* _Information supplied_
== Segment start ==
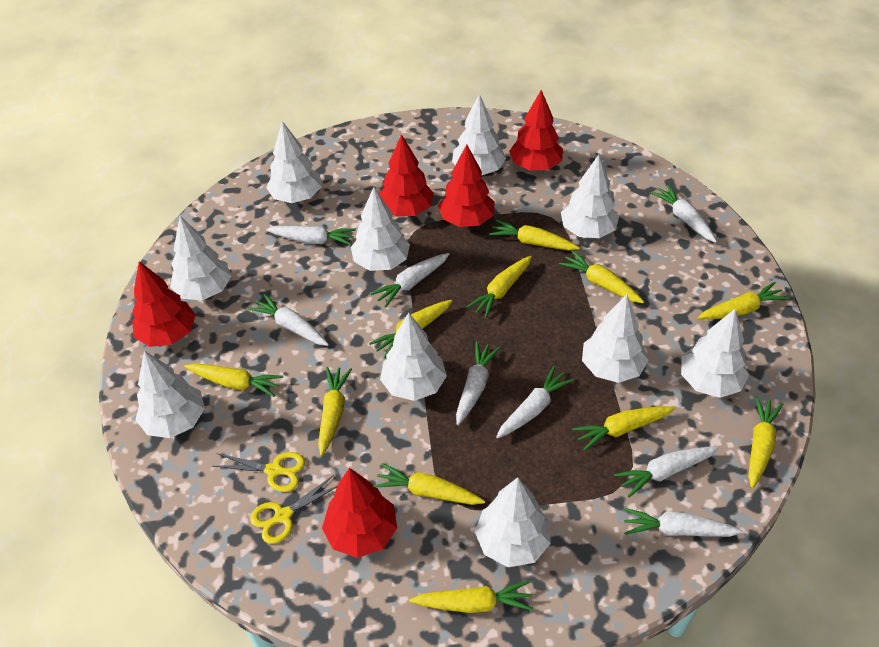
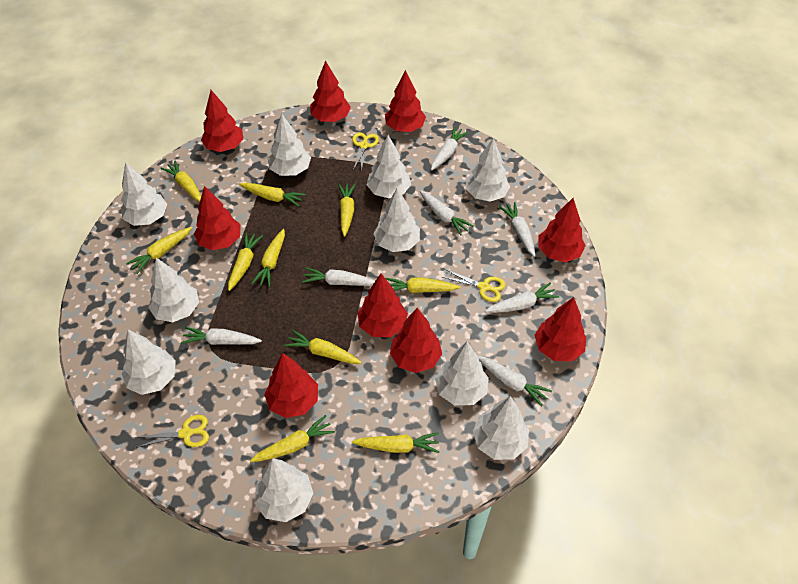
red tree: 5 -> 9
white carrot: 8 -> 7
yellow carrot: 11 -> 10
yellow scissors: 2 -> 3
== Segment end ==
== Segment start ==
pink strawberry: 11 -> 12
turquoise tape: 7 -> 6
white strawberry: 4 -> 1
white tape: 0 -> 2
== Segment end ==
== Segment start ==
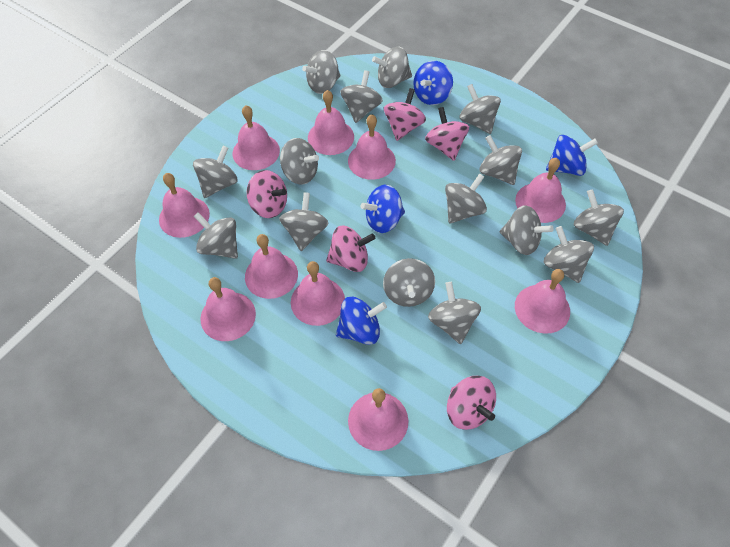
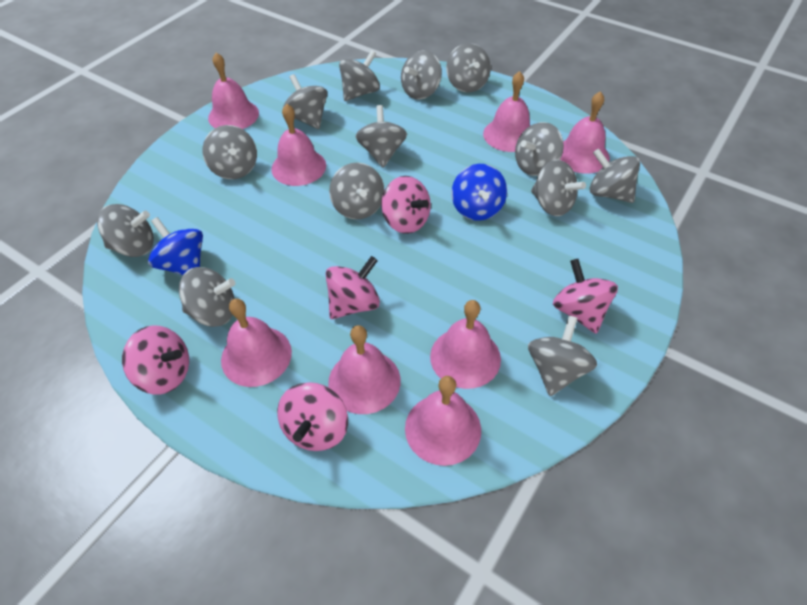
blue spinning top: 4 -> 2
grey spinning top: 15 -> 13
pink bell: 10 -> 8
== Segment end ==
* _Task description_
From the records above, copy only the lines starting with the line that holds "turquoise tape: 7 -> 6" and going on through the line that holds "white tape: 0 -> 2", exactly as written.

* _Response area_
turquoise tape: 7 -> 6
white strawberry: 4 -> 1
white tape: 0 -> 2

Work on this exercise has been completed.